§ **Material supplied**:
=== Begin Enclosure ===

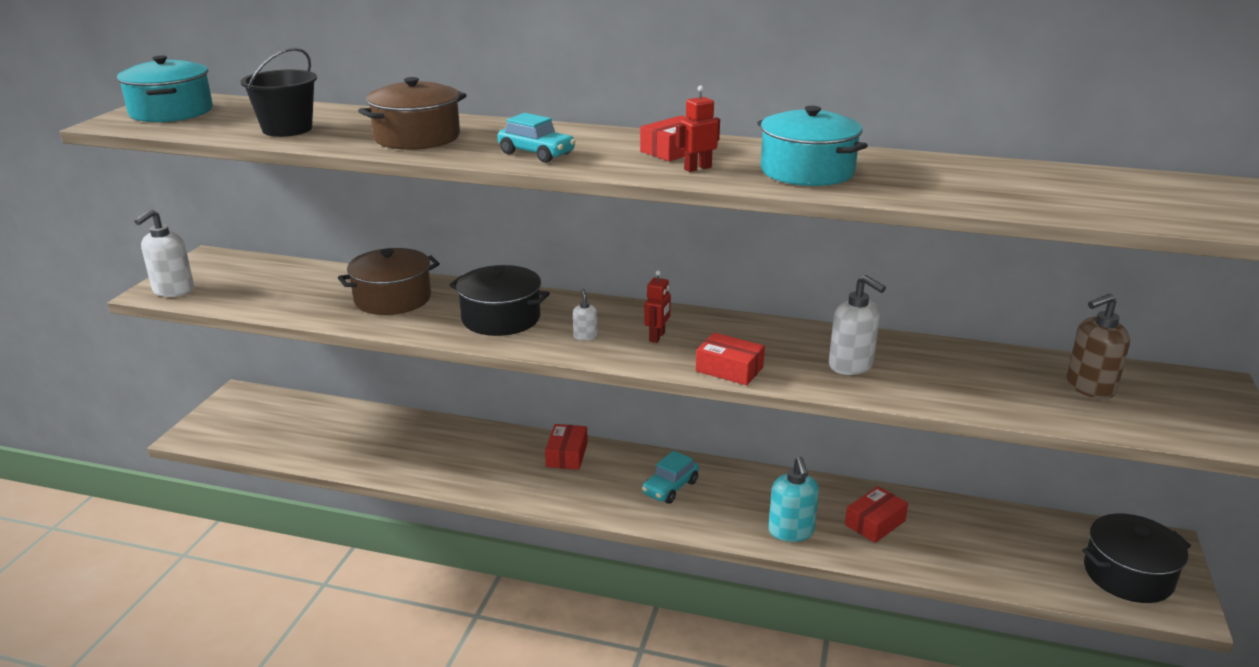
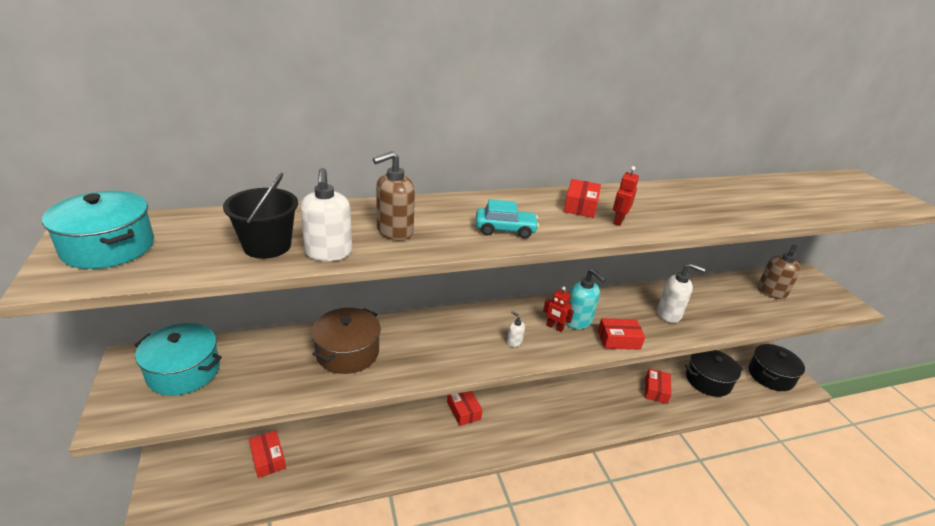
camera: 35 degrees left, 5 degrees up
(173, 290) = (133, 410): white soap dispenser -> white soap dispenser (328, 253)
(320, 427) = (268, 458): none -> red box
(417, 137) = (394, 231): brown pot -> brown soap dispenser
(501, 318) = (445, 345): black pot -> black pot (708, 380)
(657, 337) = (554, 327): red robot -> red robot turned 135 degrees clockwise
(670, 487) = (542, 410): turquoise car -> none
(791, 531) = (626, 414): turquoise soap dispenser -> turquoise soap dispenser (578, 321)
(807, 171) = (674, 209): turquoise pot -> turquoise pot (183, 371)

=== End Enclosure ===

§ **Directions for this task**: Write out the material above once more, exactly as it reads, with no pictures.

§ **Response below**:
camera: 35 degrees left, 5 degrees up
(173, 290) = (133, 410): white soap dispenser -> white soap dispenser (328, 253)
(320, 427) = (268, 458): none -> red box
(417, 137) = (394, 231): brown pot -> brown soap dispenser
(501, 318) = (445, 345): black pot -> black pot (708, 380)
(657, 337) = (554, 327): red robot -> red robot turned 135 degrees clockwise
(670, 487) = (542, 410): turquoise car -> none
(791, 531) = (626, 414): turquoise soap dispenser -> turquoise soap dispenser (578, 321)
(807, 171) = (674, 209): turquoise pot -> turquoise pot (183, 371)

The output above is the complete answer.